* **Work required**:
Your task is to filter the entries and copy every line containing the string "teapot".
*** Input for this task ***
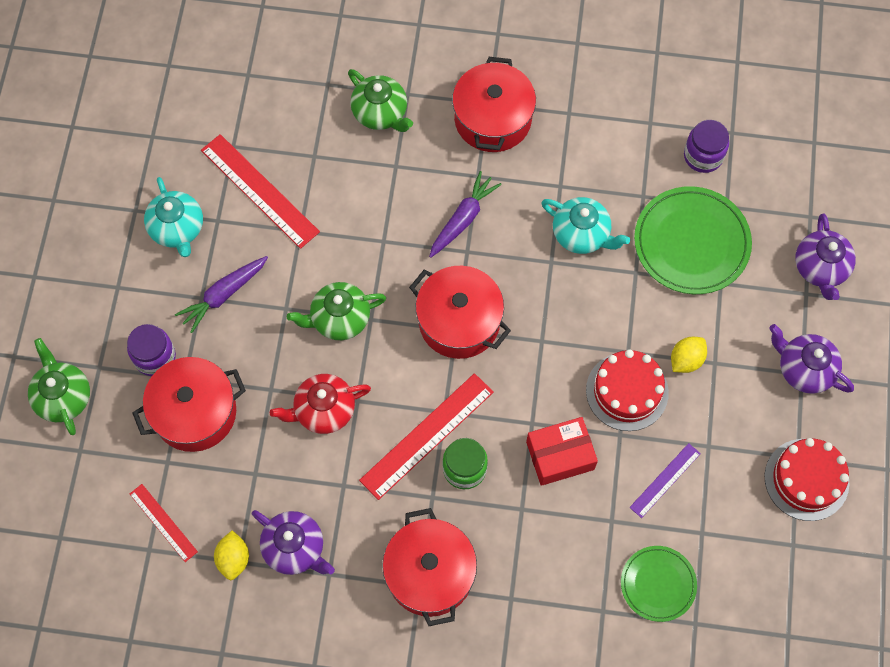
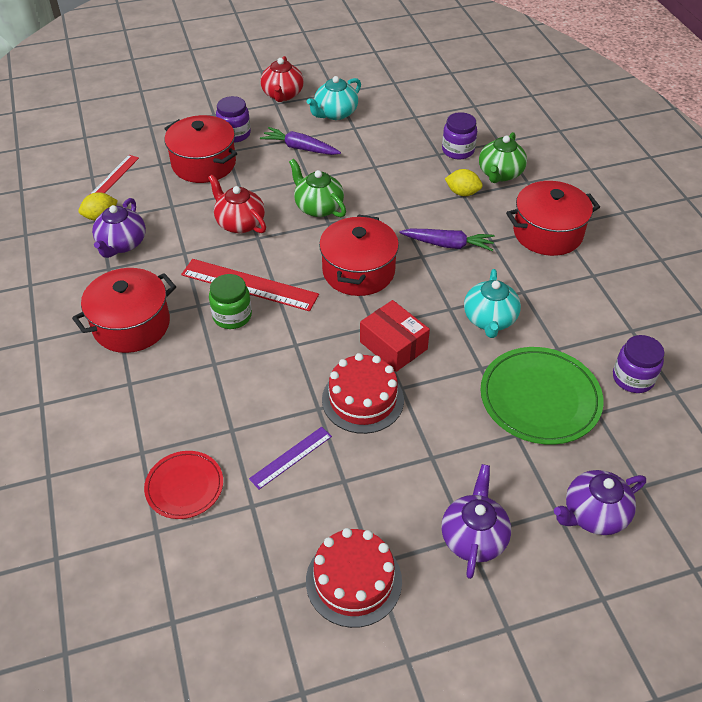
camera: 65 degrees right, 20 degrees down
(63, 396) = (184, 107): green teapot -> none
(104, 272) = (282, 95): none -> red teapot
(259, 191) = (390, 138): red ruler -> none
(319, 133) = (458, 150): none -> purple jar
(560, 455) = (276, 373): red box -> red box (393, 345)
(658, 584) = (184, 486): green plate -> red plate
(665, 480) = (291, 457): purple ruler -> purple ruler turned 60 degrees counterclockwise
(686, 360) = (420, 433): yellow lemon -> yellow lemon (462, 193)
***
* **Exercise output**:
(63, 396) = (184, 107): green teapot -> none
(104, 272) = (282, 95): none -> red teapot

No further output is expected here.